Stored data entries
____
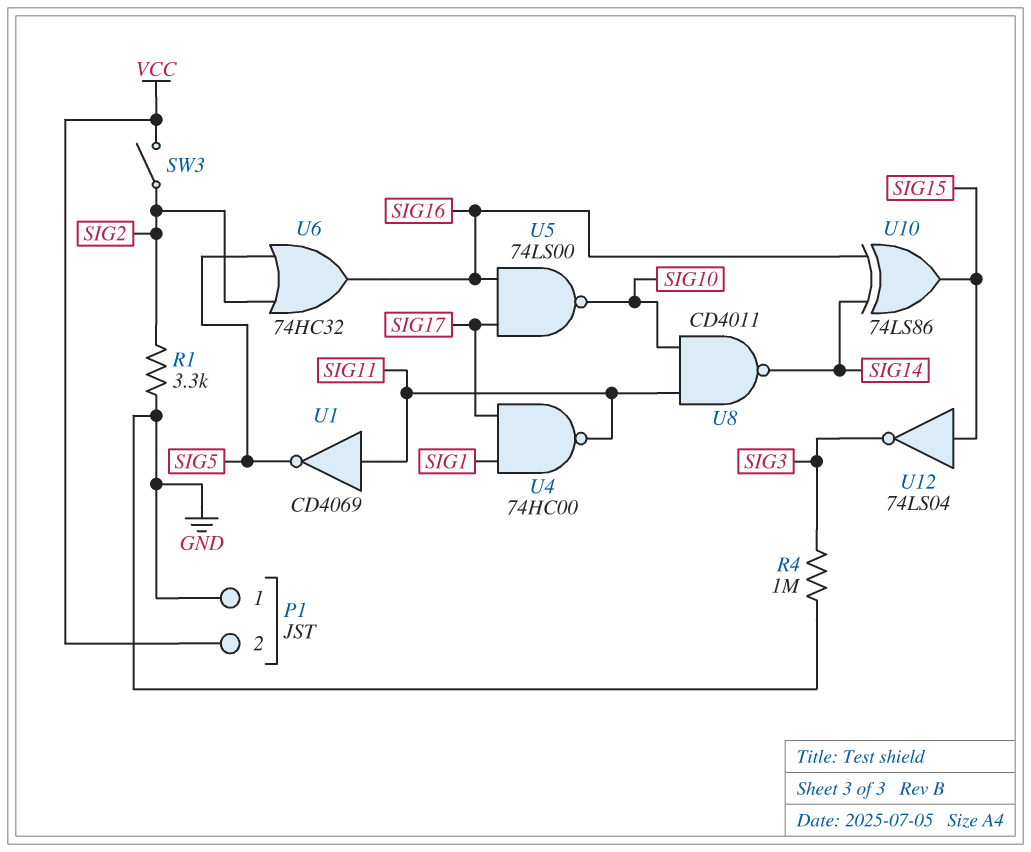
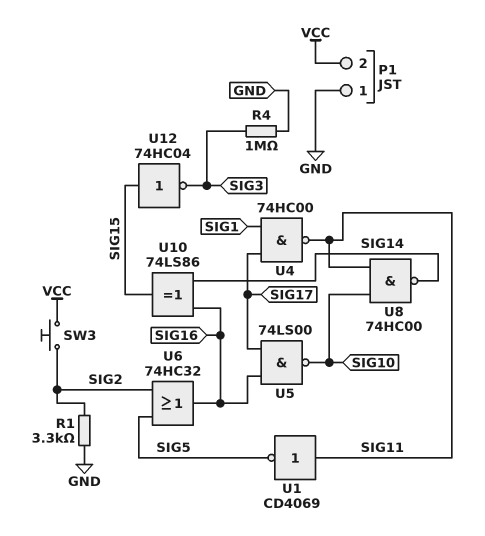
SW3: switch (SIG2, VCC) -> button (SIG2, VCC)
U8: NAND CD4011 (in SIG10, in SIG11, out SIG14) -> NAND 74HC00 (in SIG10, in SIG11, out SIG14)
U12: NOT 74LS04 (in SIG15, out SIG3) -> NOT 74HC04 (in SIG15, out SIG3)

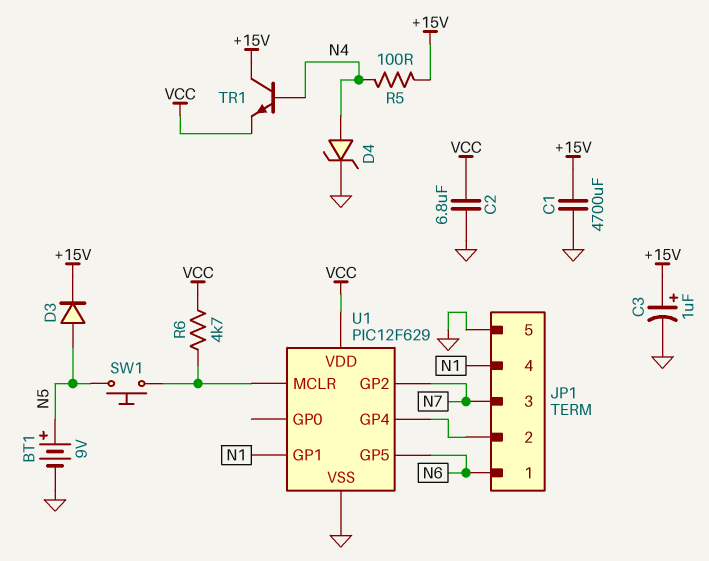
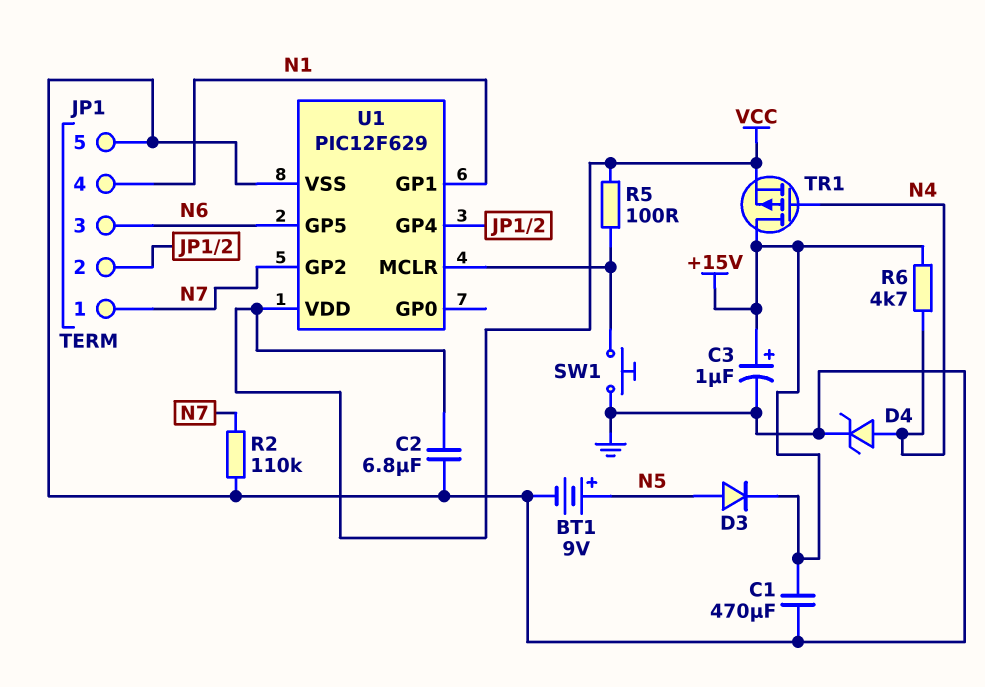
C1: 4700uF (+15V, GND) -> 470uF (+15V, GND)
JP1 pin 1: N6 -> N7
JP1 pin 3: N7 -> N6
R2: none -> 110k (GND, N7)
R5: 100 (+15V, N4) -> 100 (U1/MCLR, VCC)
R6: 4.7k (U1/MCLR, VCC) -> 4.7k (+15V, N4)
SW1: button (N5, U1/MCLR) -> button (GND, U1/MCLR)
TR1: NPN (B N4, C +15V, E VCC) -> PMOS (G N4, D +15V, S VCC)

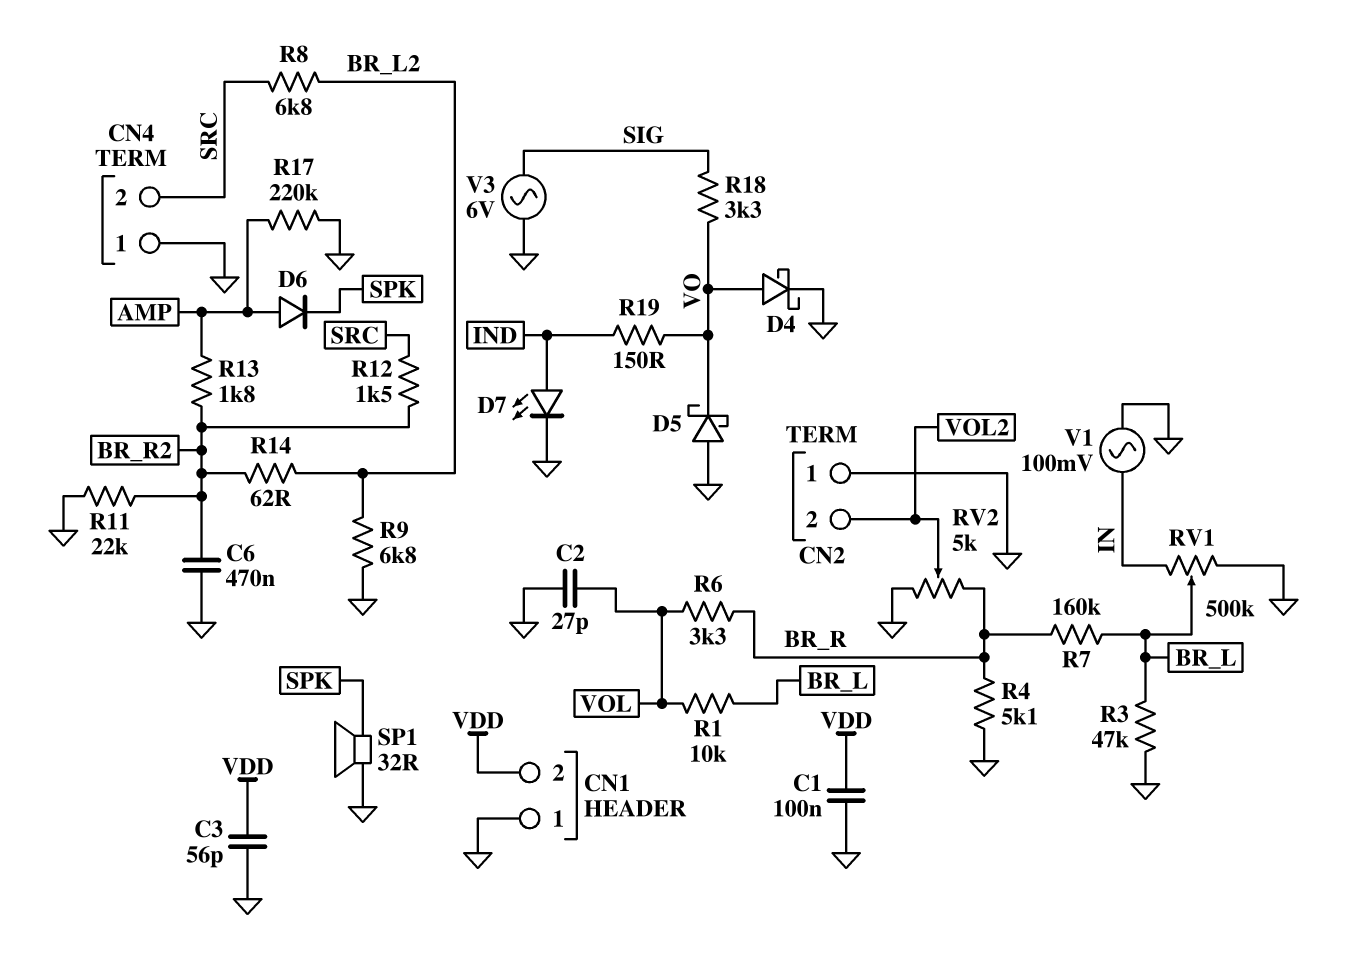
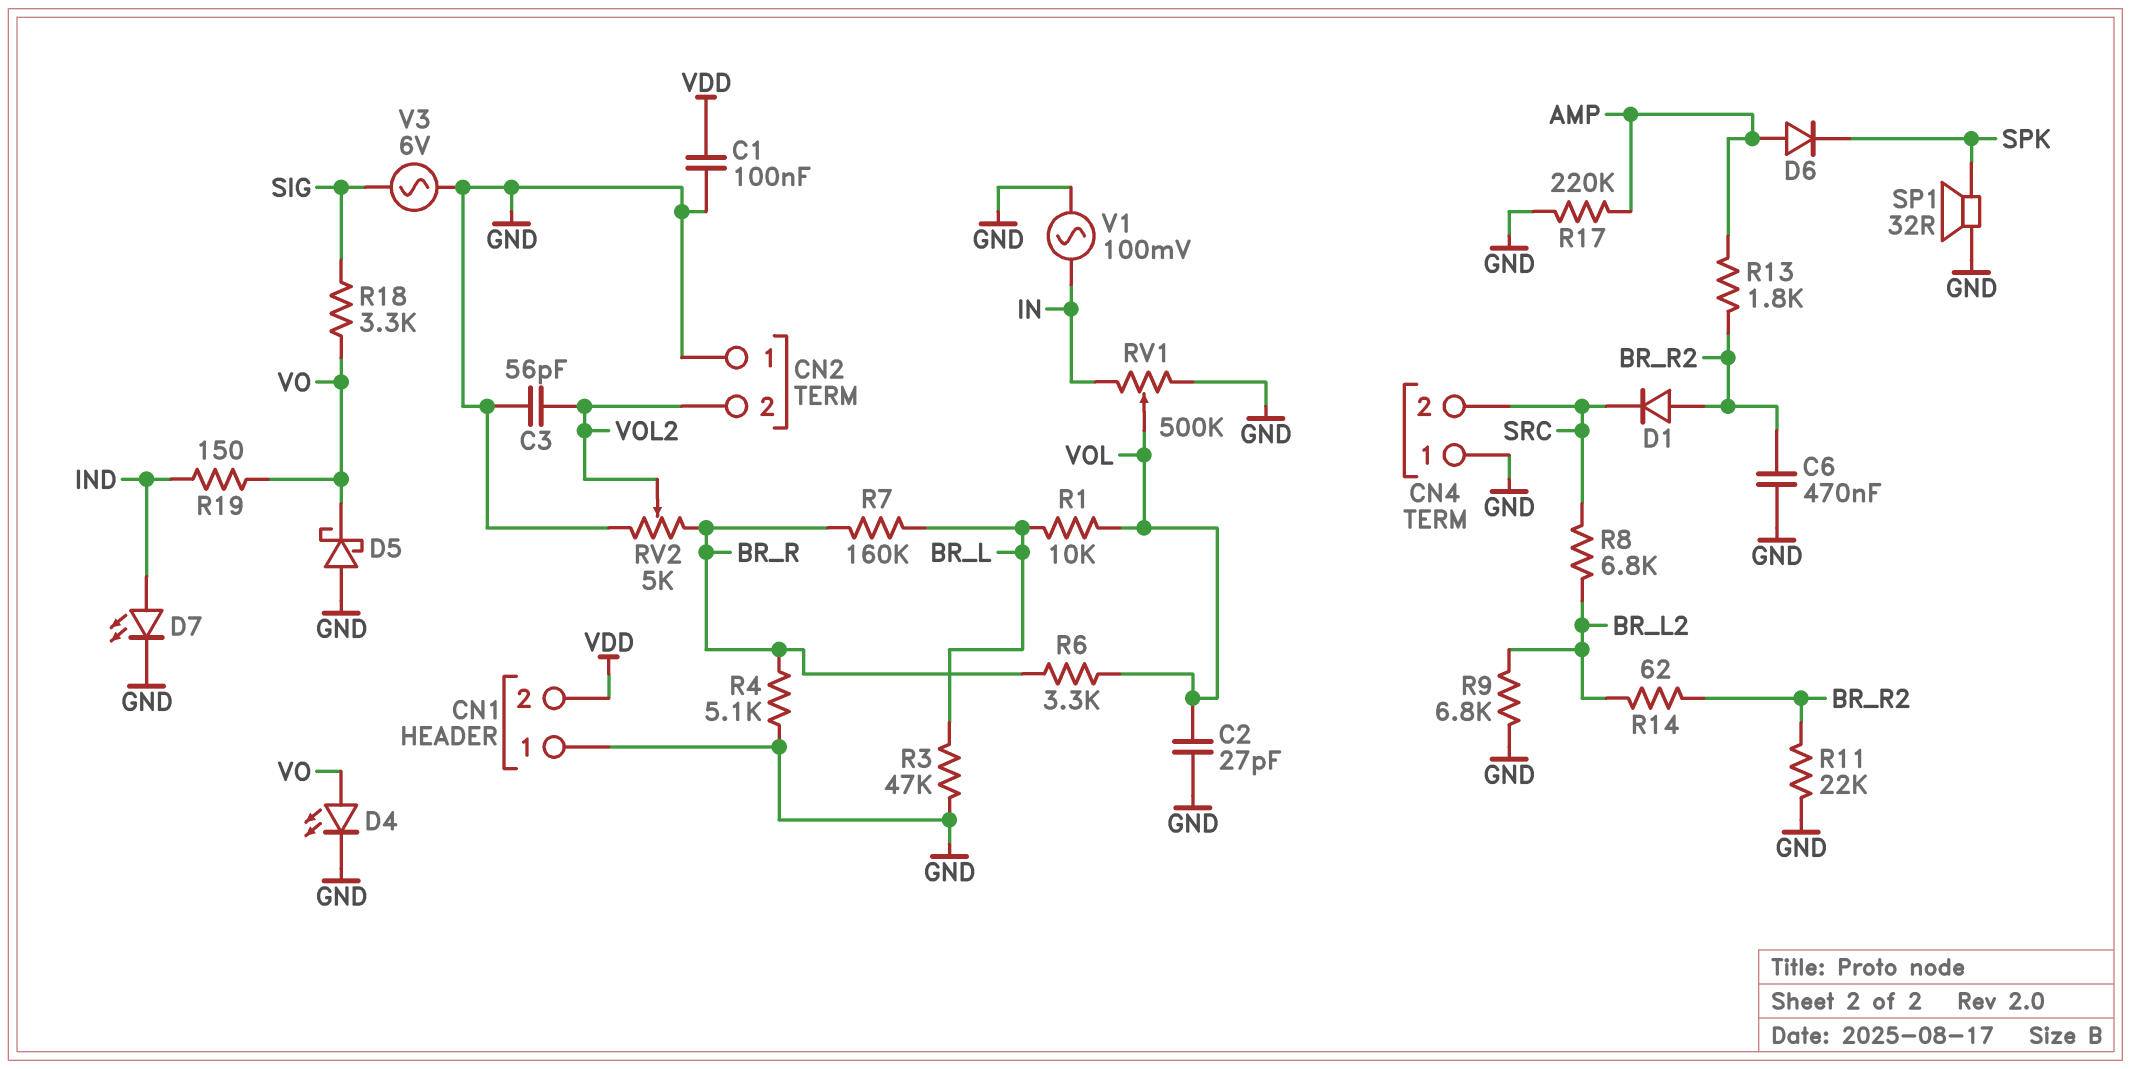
C3: 56pF (GND, VDD) -> 56pF (GND, VOL2)
D1: none -> diode (A BR_R2, K SRC)
D4: schottky (A VO, K GND) -> LED (A VO, K GND)
R12: 1.5k (BR_R2, SRC) -> none
RV1: 500k (GND, IN, wiper BR_L) -> 500k (GND, IN, wiper VOL)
____
Exercise objective
Write out once more the lines above beginning at the line with "R12: 1.5k (BR_R2, SRC) -> none"; continue through the final line and stop there.

Solution below
R12: 1.5k (BR_R2, SRC) -> none
RV1: 500k (GND, IN, wiper BR_L) -> 500k (GND, IN, wiper VOL)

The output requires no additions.